◆ **Given information**
-- Opening Marker --
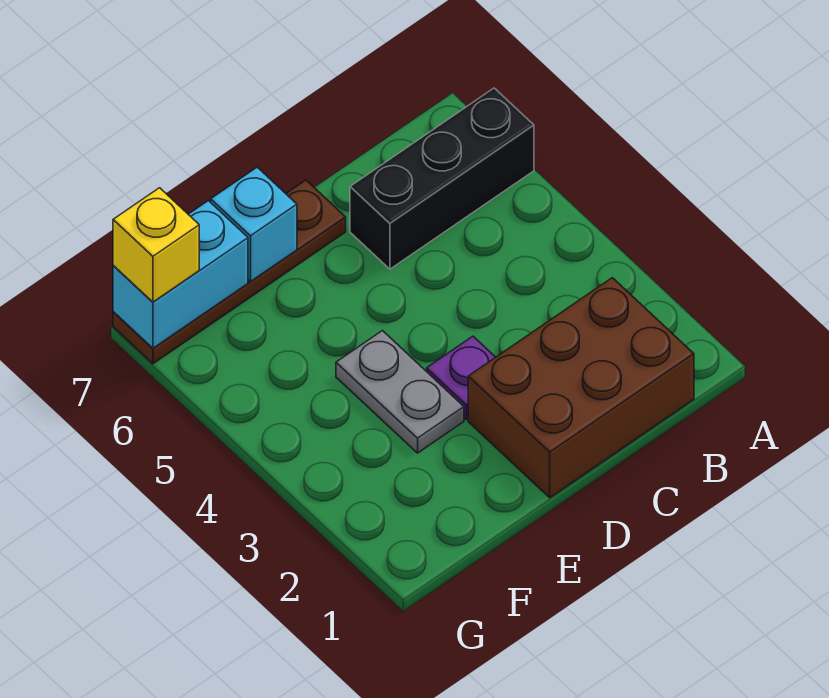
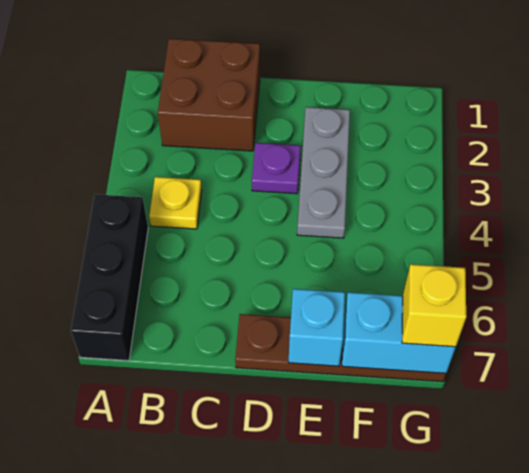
black brick A6:C6 level 1 -> black brick A5:A7 level 1
brown brick B1:D2 level 1 -> brown brick B1:C2 level 1
none -> yellow plate B4 level 1
grey plate E3:E4 level 1 -> grey plate E2:E4 level 1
-- Closing Marker --
◆ **Exercise objective**
The whole listing above must be duplicated word for word, apart from its pictures.

◆ **Your response**
black brick A6:C6 level 1 -> black brick A5:A7 level 1
brown brick B1:D2 level 1 -> brown brick B1:C2 level 1
none -> yellow plate B4 level 1
grey plate E3:E4 level 1 -> grey plate E2:E4 level 1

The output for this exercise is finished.